> _What to work on_: Copy all data exactly. Skip pictures.

_ _ _ _

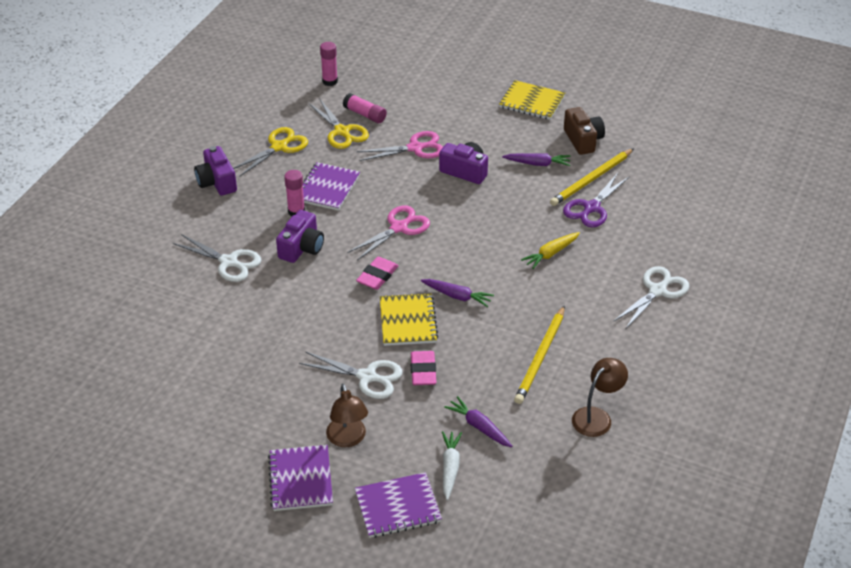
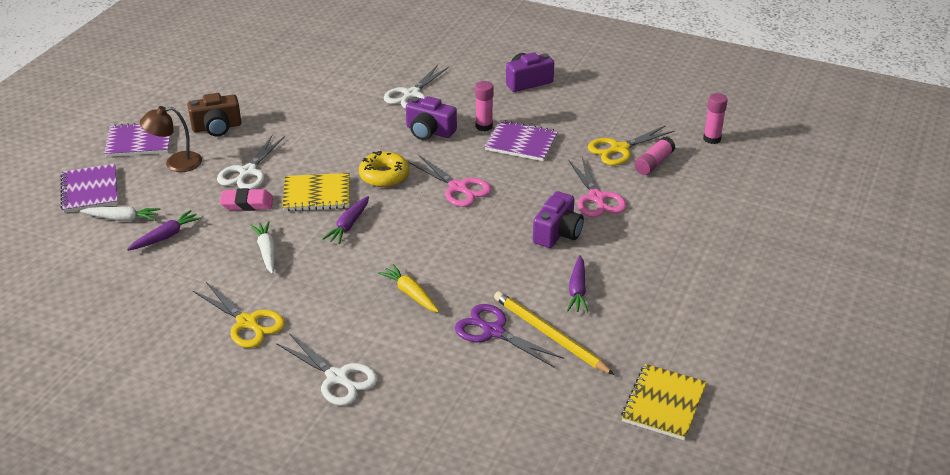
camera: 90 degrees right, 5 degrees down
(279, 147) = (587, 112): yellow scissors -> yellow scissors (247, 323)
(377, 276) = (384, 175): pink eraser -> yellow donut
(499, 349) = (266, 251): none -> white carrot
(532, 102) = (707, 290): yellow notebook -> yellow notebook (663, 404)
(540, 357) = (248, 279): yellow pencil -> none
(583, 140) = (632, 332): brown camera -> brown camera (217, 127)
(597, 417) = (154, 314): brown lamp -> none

_ _ _ _

> _Solved exercise_:
camera: 90 degrees right, 5 degrees down
(279, 147) = (587, 112): yellow scissors -> yellow scissors (247, 323)
(377, 276) = (384, 175): pink eraser -> yellow donut
(499, 349) = (266, 251): none -> white carrot
(532, 102) = (707, 290): yellow notebook -> yellow notebook (663, 404)
(540, 357) = (248, 279): yellow pencil -> none
(583, 140) = (632, 332): brown camera -> brown camera (217, 127)
(597, 417) = (154, 314): brown lamp -> none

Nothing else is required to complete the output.